-- Material for this task --
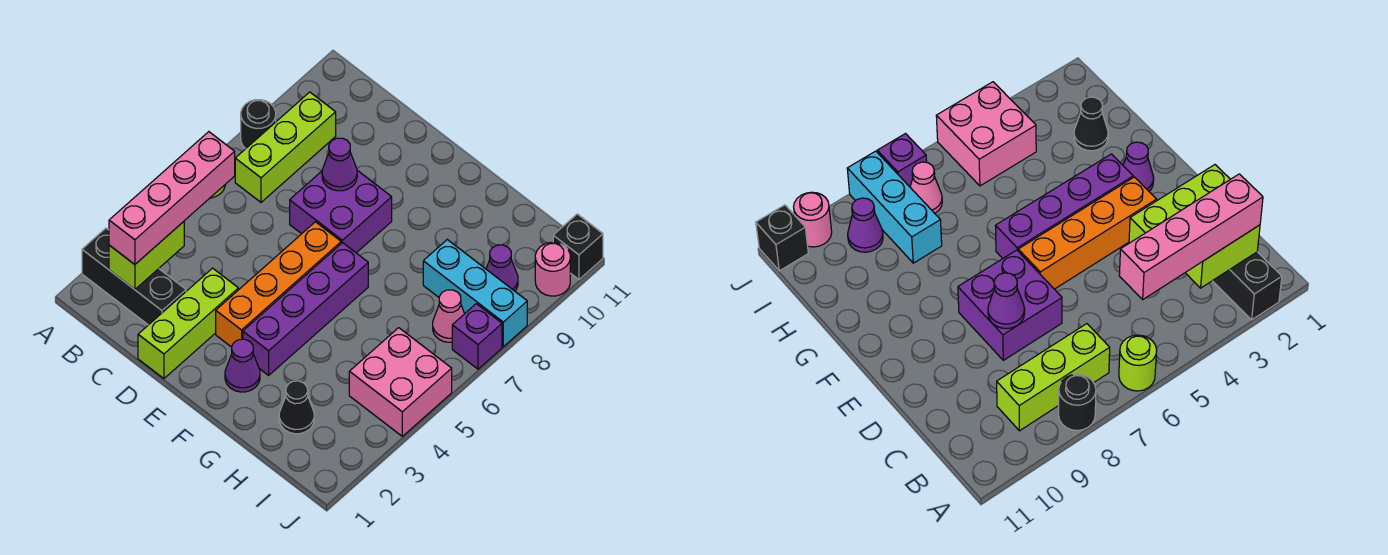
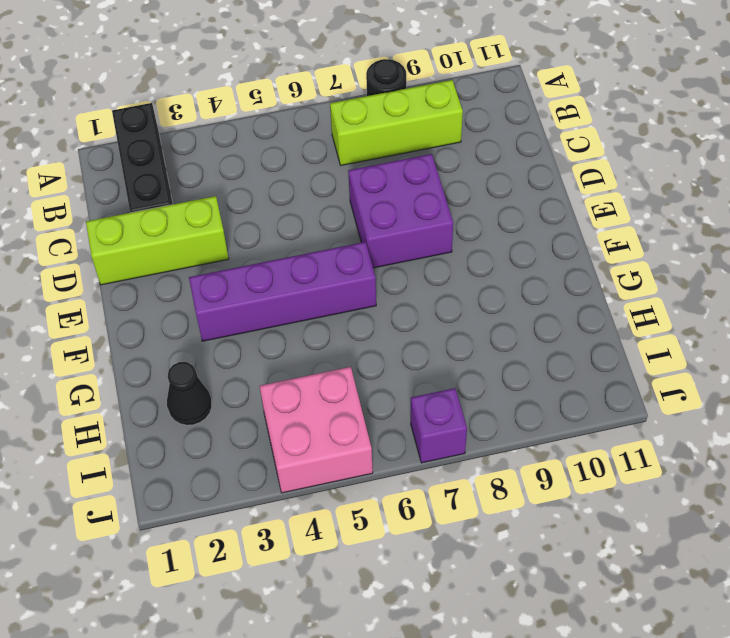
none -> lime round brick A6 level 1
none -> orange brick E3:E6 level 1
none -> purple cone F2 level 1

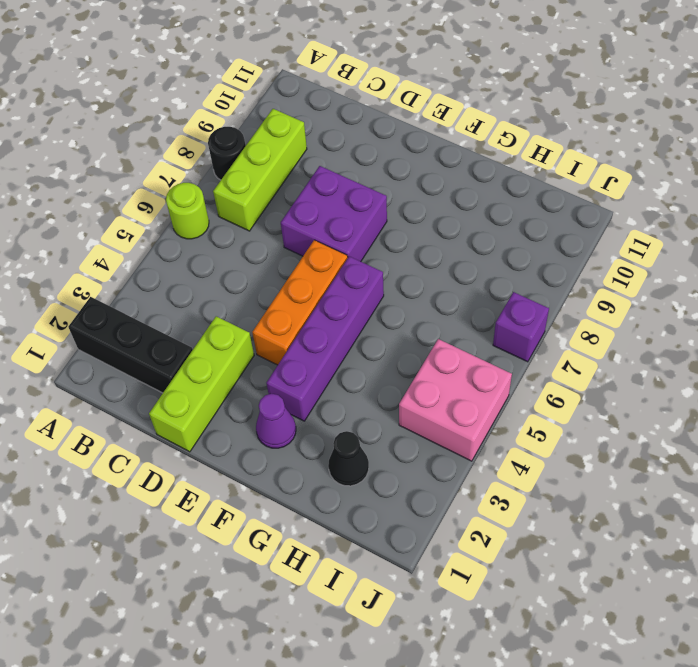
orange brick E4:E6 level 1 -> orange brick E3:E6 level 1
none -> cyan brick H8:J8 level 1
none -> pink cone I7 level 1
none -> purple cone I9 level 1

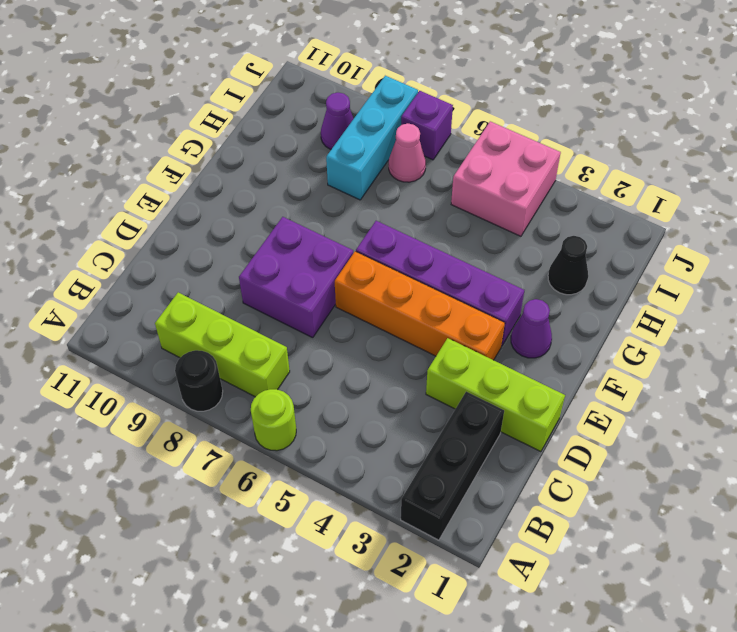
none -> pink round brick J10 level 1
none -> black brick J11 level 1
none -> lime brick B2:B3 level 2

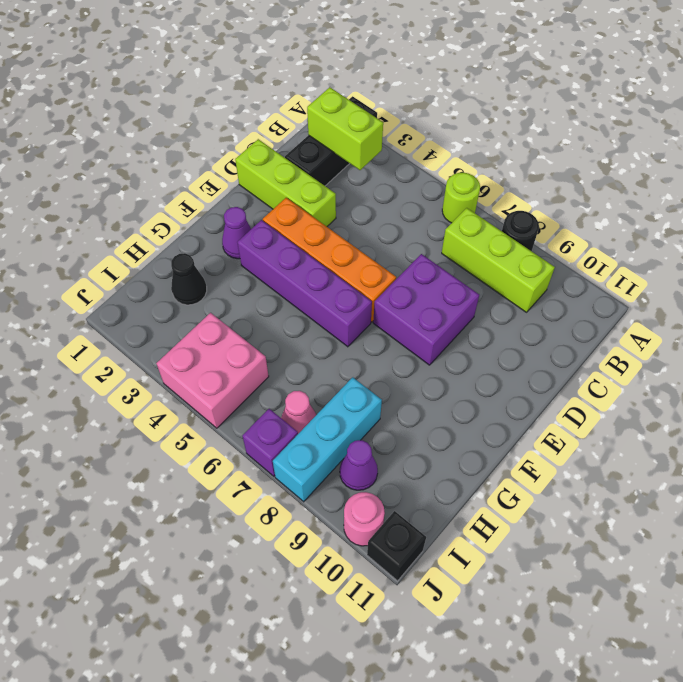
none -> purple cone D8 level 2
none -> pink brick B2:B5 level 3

-- Task instructions --
Write out the records above exactly as they stand, leaving out every picture.

-- Exercise output --
none -> lime round brick A6 level 1
none -> orange brick E3:E6 level 1
none -> purple cone F2 level 1

orange brick E4:E6 level 1 -> orange brick E3:E6 level 1
none -> cyan brick H8:J8 level 1
none -> pink cone I7 level 1
none -> purple cone I9 level 1

none -> pink round brick J10 level 1
none -> black brick J11 level 1
none -> lime brick B2:B3 level 2

none -> purple cone D8 level 2
none -> pink brick B2:B5 level 3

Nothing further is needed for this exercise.